Raw data section start

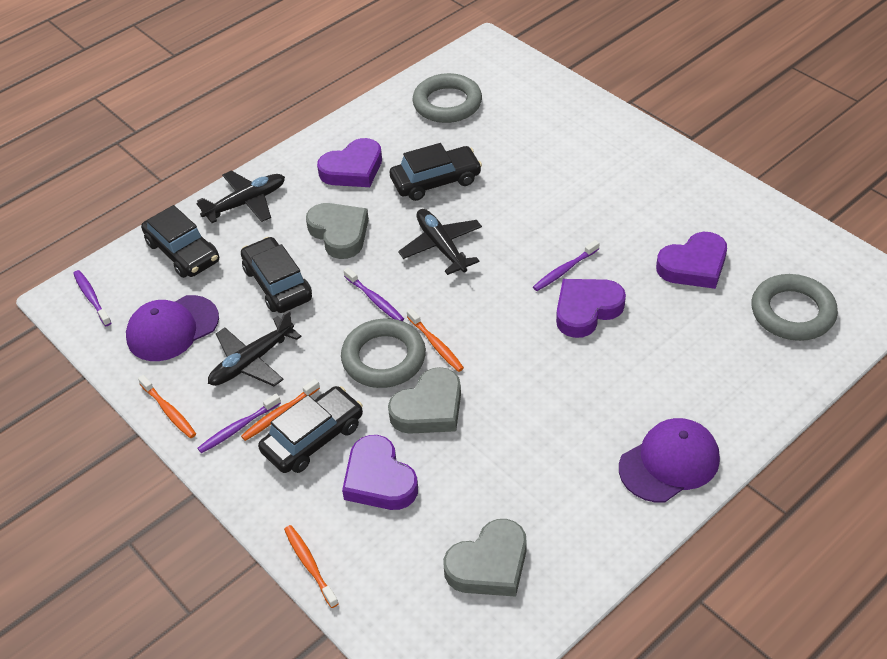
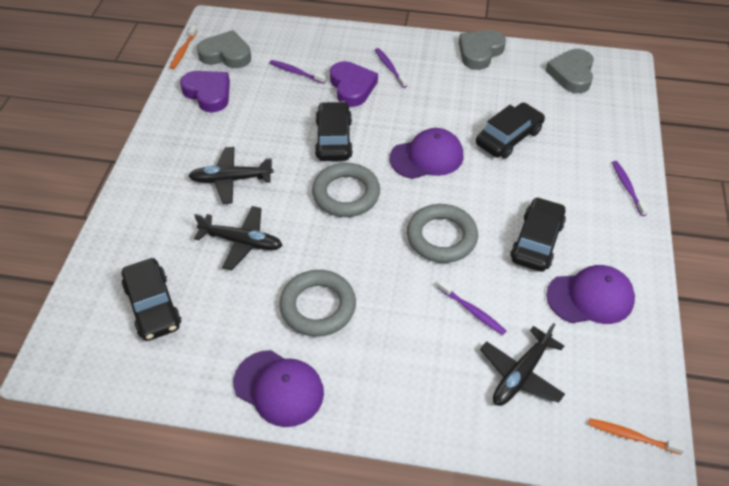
orange toothbrush: 4 -> 2
purple cap: 2 -> 3
purple heart: 4 -> 2

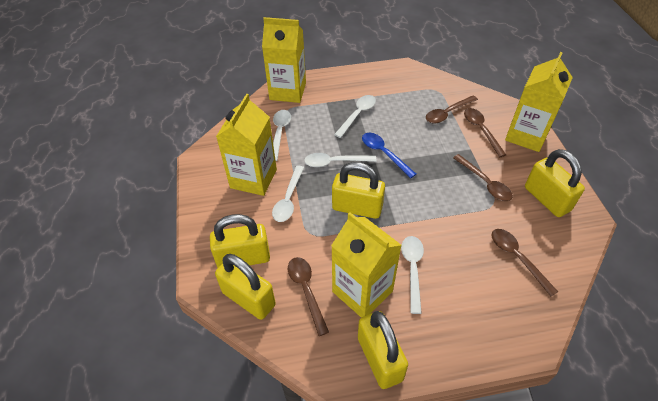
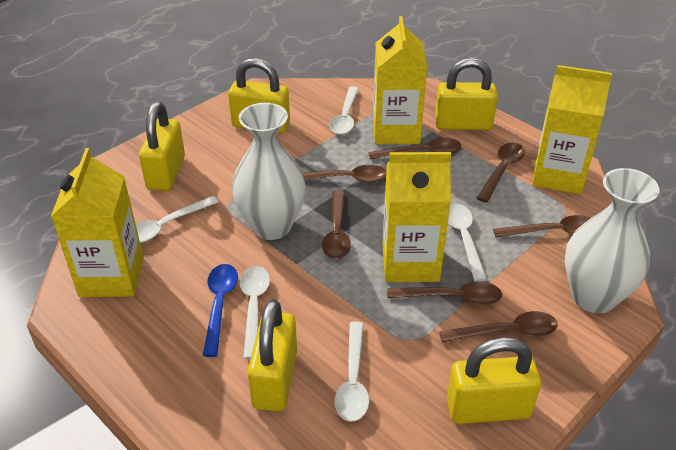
brown spoon: 5 -> 7
white vase: 0 -> 2

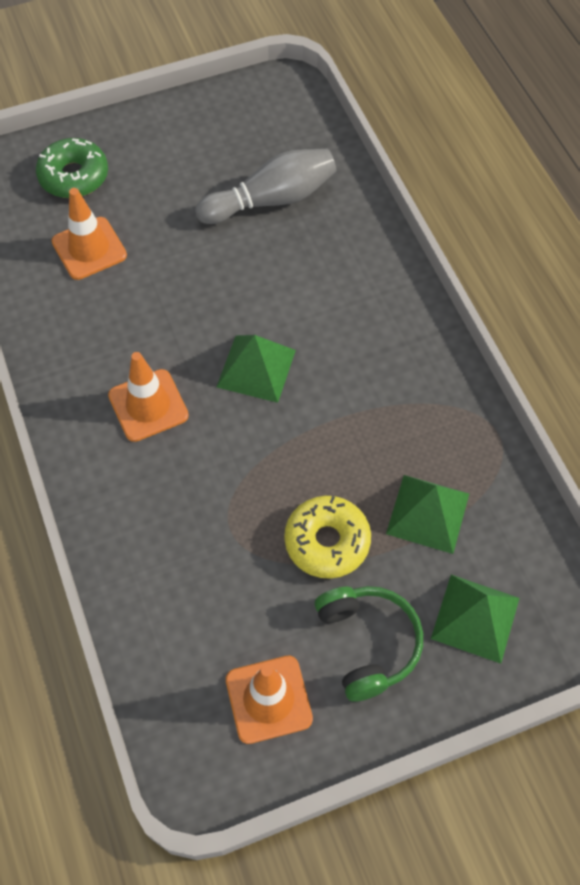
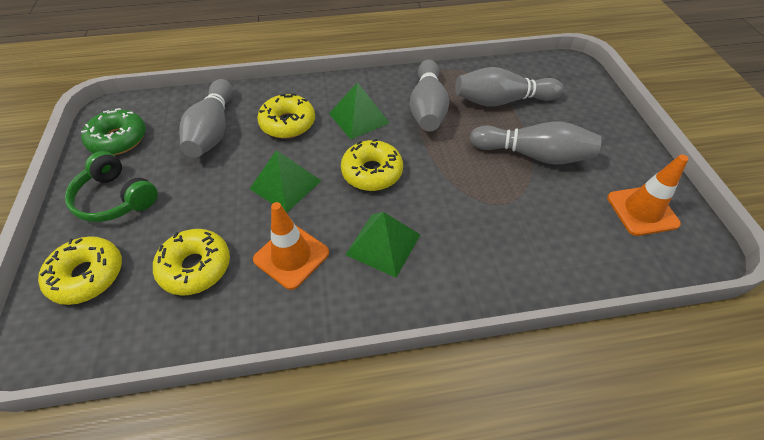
grey bowling pin: 1 -> 4
orange traffic cone: 3 -> 2
yellow donut: 1 -> 4

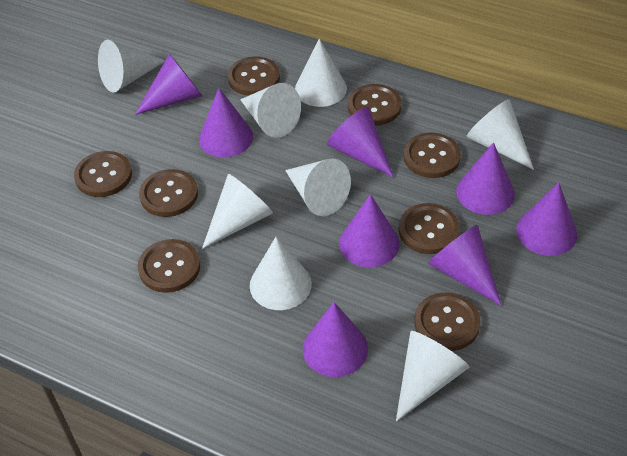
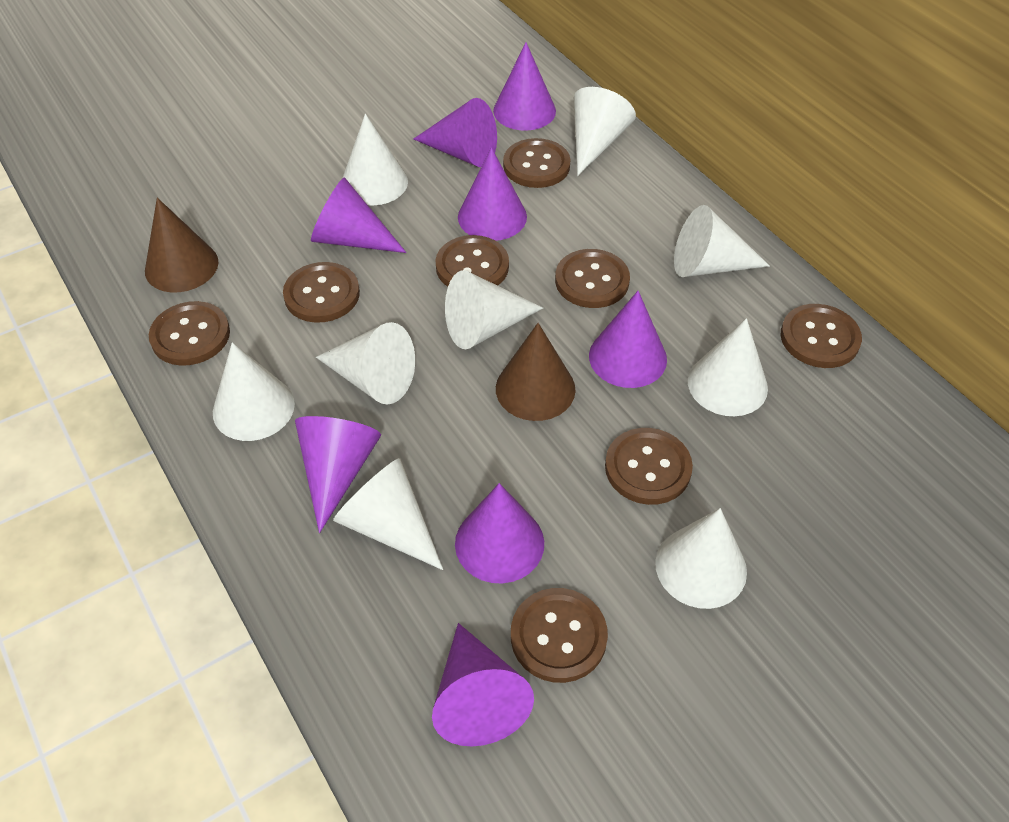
brown cone: 0 -> 2
white cone: 8 -> 9

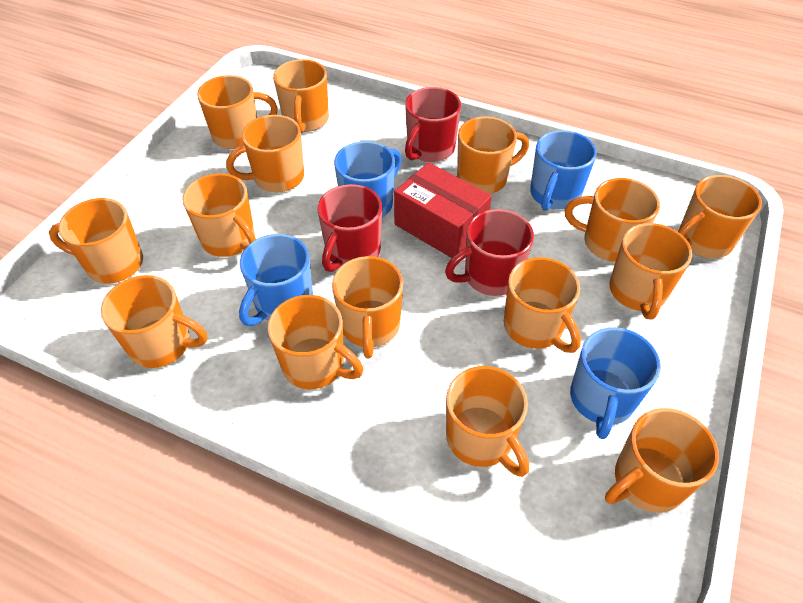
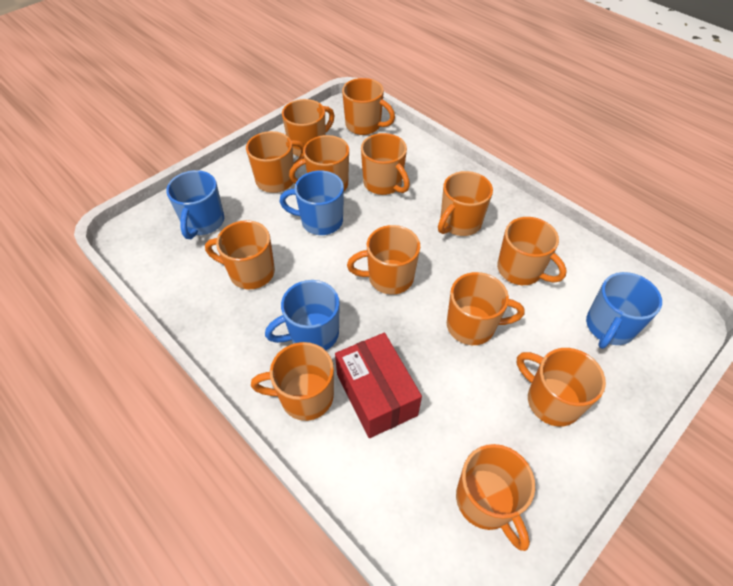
orange mug: 15 -> 13
red mug: 3 -> 0

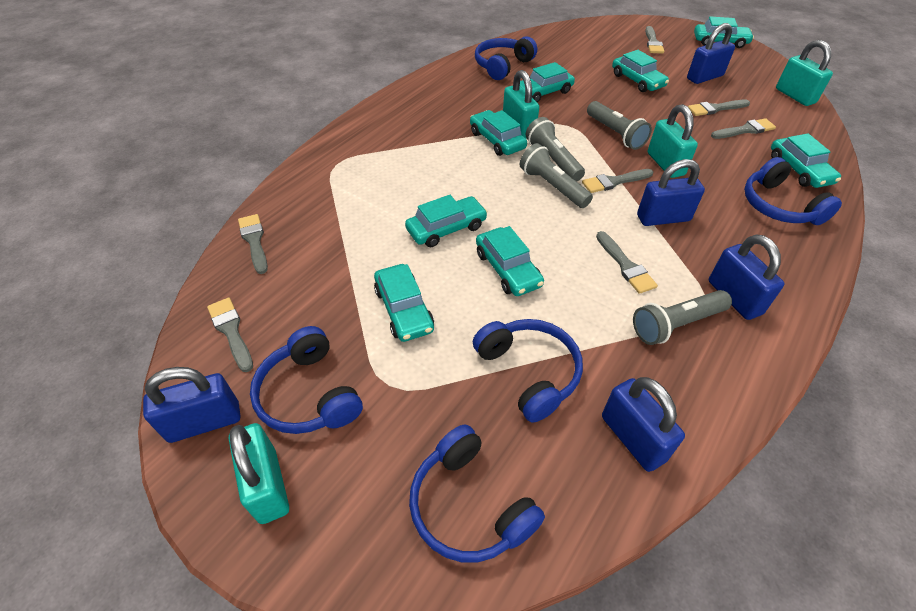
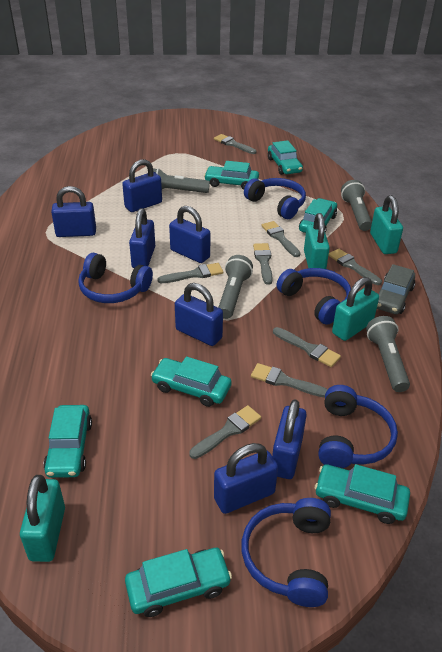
blue padlock: 5 -> 7
grey brush: 7 -> 8
grey car: 0 -> 1
turquoise car: 8 -> 7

Raw data section end

From the line containing "purple cap: 2 -> 3" to the final line of the entries, both included, transcribe every line exactly, omit the pictures, and add nothing more.

Solution to this exercise:
purple cap: 2 -> 3
purple heart: 4 -> 2

brown spoon: 5 -> 7
white vase: 0 -> 2

grey bowling pin: 1 -> 4
orange traffic cone: 3 -> 2
yellow donut: 1 -> 4

brown cone: 0 -> 2
white cone: 8 -> 9

orange mug: 15 -> 13
red mug: 3 -> 0

blue padlock: 5 -> 7
grey brush: 7 -> 8
grey car: 0 -> 1
turquoise car: 8 -> 7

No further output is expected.